### Task statement
Find each line below that contains the string "kern" and copy every such line in full.

== Data provided ==

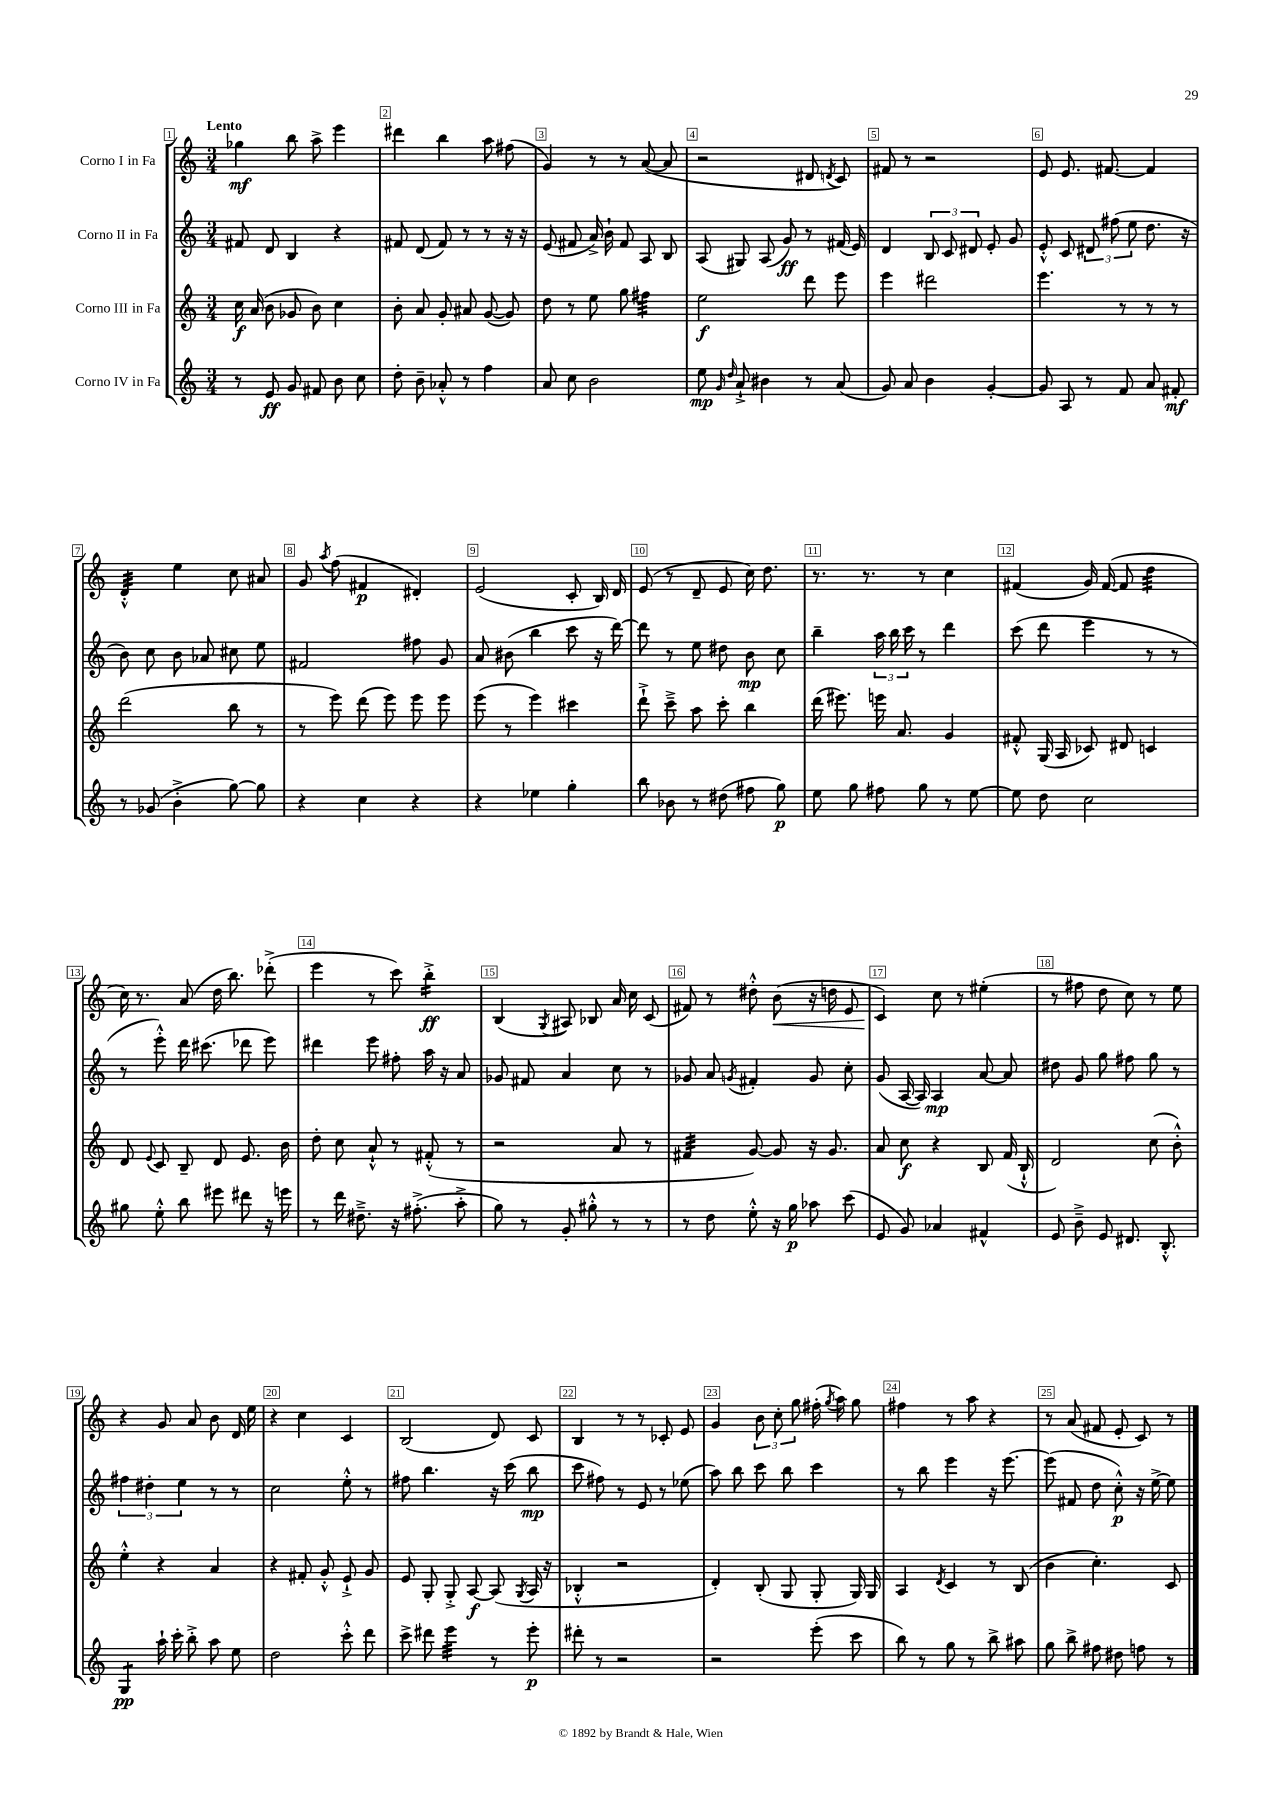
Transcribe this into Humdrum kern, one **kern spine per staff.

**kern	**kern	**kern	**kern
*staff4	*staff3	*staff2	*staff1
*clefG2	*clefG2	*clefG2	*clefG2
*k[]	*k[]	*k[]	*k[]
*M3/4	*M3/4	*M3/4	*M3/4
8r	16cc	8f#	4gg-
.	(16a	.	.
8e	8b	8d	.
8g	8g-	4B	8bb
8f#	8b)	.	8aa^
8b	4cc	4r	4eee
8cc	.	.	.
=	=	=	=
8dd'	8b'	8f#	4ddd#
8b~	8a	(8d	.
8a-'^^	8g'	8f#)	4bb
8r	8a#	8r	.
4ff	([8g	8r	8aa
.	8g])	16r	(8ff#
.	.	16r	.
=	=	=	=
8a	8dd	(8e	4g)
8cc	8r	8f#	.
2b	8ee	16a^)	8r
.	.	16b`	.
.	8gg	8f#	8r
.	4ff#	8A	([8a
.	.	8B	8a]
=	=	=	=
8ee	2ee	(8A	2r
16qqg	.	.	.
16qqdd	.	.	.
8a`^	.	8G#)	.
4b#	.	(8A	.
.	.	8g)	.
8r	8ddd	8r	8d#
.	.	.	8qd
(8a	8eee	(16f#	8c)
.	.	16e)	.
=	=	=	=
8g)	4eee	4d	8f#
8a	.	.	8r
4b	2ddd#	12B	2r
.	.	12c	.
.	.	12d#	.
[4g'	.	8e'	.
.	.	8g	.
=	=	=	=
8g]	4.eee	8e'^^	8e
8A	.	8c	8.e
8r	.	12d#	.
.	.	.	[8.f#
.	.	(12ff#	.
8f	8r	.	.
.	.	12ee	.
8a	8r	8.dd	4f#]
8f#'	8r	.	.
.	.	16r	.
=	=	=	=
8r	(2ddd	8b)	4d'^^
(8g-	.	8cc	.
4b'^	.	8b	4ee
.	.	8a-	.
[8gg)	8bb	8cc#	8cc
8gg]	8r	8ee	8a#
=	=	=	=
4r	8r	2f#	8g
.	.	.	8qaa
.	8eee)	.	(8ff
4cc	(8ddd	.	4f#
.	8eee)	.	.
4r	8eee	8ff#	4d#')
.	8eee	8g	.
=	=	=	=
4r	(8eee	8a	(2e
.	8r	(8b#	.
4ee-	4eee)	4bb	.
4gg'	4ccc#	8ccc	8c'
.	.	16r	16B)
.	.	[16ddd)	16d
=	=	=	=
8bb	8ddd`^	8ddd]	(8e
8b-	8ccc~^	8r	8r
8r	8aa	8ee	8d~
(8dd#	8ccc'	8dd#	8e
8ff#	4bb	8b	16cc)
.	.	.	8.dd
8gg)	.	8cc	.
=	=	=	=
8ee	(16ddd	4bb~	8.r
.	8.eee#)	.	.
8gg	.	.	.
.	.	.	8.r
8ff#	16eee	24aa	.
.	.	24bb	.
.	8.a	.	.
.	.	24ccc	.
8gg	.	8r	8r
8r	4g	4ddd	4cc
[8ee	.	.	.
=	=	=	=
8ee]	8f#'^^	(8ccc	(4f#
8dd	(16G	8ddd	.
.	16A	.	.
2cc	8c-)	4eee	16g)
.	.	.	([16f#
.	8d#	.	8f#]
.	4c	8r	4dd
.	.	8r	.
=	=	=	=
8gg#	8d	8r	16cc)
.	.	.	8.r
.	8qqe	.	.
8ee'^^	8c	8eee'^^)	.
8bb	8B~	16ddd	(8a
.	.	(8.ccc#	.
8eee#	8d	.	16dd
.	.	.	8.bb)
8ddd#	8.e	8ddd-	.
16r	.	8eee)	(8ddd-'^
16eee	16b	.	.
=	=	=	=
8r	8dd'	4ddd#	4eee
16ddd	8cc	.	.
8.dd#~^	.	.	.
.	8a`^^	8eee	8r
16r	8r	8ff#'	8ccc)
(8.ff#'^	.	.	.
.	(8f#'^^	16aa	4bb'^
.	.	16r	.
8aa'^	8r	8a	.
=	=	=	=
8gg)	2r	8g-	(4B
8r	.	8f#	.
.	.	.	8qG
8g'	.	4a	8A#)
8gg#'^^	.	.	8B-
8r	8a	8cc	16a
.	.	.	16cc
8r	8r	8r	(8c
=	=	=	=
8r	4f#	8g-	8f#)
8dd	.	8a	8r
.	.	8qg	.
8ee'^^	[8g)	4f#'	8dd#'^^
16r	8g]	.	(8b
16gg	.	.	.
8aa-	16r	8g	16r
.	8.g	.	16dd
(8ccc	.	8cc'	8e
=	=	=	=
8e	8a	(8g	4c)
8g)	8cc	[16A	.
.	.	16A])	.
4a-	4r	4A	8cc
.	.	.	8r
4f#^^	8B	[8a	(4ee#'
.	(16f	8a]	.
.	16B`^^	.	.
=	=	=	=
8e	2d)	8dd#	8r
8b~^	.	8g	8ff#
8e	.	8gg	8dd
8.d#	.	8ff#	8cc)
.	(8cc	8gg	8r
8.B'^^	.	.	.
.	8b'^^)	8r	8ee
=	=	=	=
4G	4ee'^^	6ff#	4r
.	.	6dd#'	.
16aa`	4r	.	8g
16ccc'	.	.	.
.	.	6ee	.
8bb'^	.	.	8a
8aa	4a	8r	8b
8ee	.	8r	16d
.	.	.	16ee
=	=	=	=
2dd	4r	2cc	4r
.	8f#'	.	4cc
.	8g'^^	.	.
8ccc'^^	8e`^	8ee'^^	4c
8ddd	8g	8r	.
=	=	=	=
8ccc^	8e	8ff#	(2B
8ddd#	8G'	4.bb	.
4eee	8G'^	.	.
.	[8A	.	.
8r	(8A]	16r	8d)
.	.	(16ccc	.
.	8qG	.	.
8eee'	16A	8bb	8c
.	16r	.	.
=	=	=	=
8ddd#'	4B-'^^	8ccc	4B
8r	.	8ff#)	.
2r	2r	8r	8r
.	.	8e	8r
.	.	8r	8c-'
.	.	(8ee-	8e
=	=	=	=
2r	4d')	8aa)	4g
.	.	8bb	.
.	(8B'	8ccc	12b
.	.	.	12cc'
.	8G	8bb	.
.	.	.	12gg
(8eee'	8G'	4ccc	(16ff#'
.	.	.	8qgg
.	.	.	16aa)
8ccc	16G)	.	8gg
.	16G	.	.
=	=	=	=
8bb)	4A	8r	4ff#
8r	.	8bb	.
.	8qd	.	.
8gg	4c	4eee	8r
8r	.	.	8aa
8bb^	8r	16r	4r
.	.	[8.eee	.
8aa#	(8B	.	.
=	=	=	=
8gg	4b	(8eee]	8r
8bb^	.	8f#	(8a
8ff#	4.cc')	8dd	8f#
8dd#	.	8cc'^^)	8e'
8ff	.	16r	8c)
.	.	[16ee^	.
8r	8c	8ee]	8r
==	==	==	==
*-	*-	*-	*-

===

### Response to the exercise
Transcribe this into Humdrum kern, one **kern spine per staff.
**kern	**kern	**kern	**kern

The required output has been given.